#### [What is required]
Whenever a line contains "spinning", include it in the count; reply with the number of such lines in the data and nothing else.

#### [Entries provided]
++++++++++++++++++++

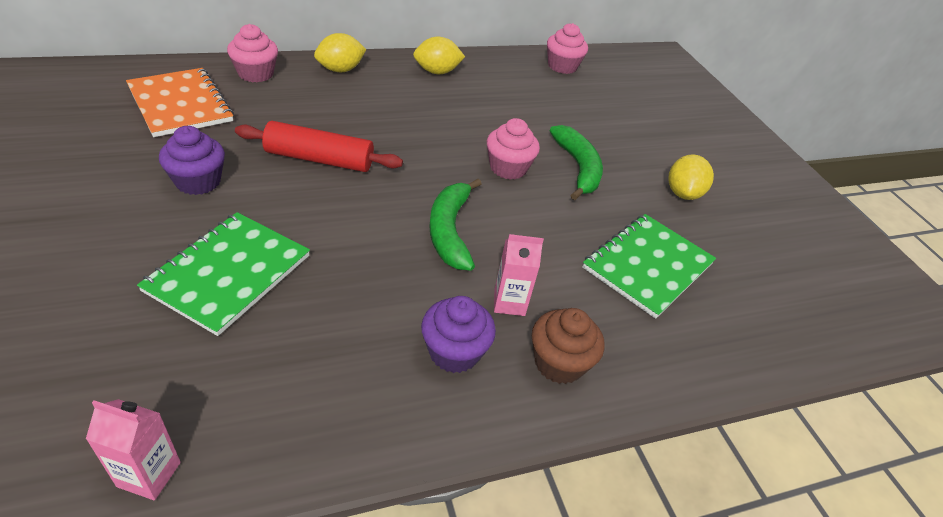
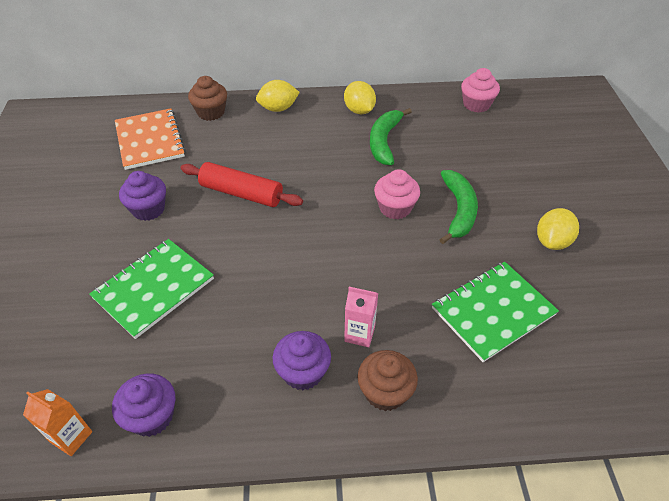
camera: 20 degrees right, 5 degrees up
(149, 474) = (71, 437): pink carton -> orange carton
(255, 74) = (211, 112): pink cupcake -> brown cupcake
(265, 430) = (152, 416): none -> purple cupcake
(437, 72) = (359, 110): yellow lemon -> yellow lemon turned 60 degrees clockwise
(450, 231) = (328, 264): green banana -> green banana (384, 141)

++++++++++++++++++++

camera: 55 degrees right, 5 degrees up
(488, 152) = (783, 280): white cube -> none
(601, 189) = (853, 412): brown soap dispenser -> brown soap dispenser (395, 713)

++++++++++++++++++++

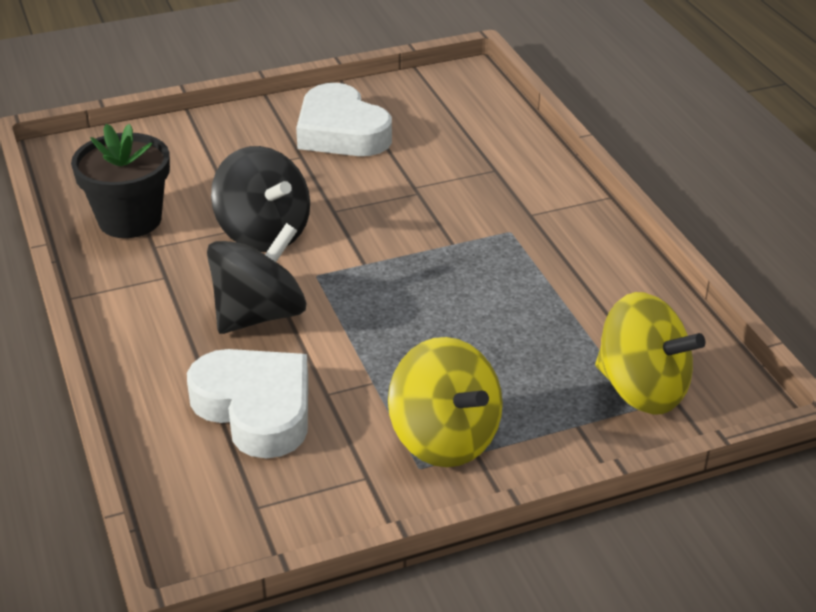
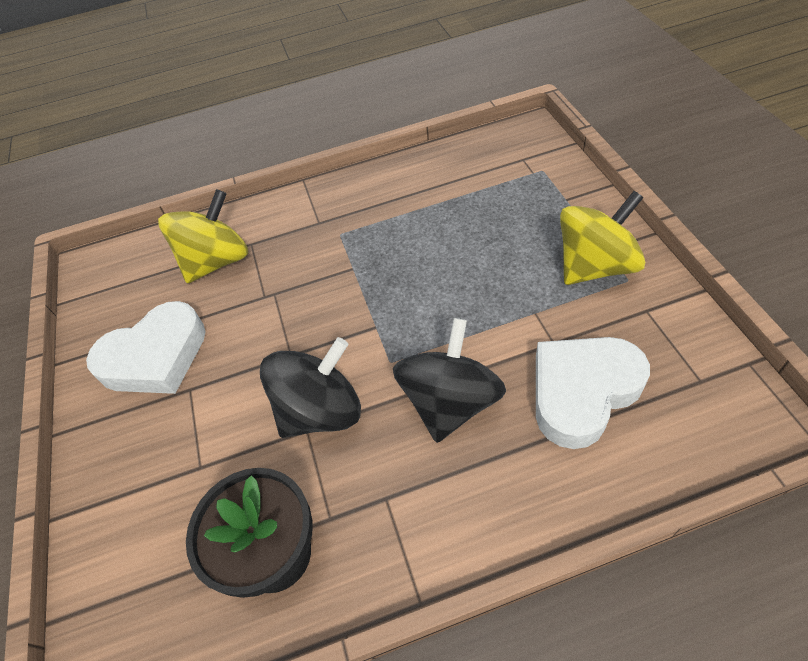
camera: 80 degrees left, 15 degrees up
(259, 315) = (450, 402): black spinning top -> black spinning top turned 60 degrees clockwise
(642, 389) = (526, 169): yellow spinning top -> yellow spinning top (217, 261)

++++++++++++++++++++

#### [Output for this exercise]
2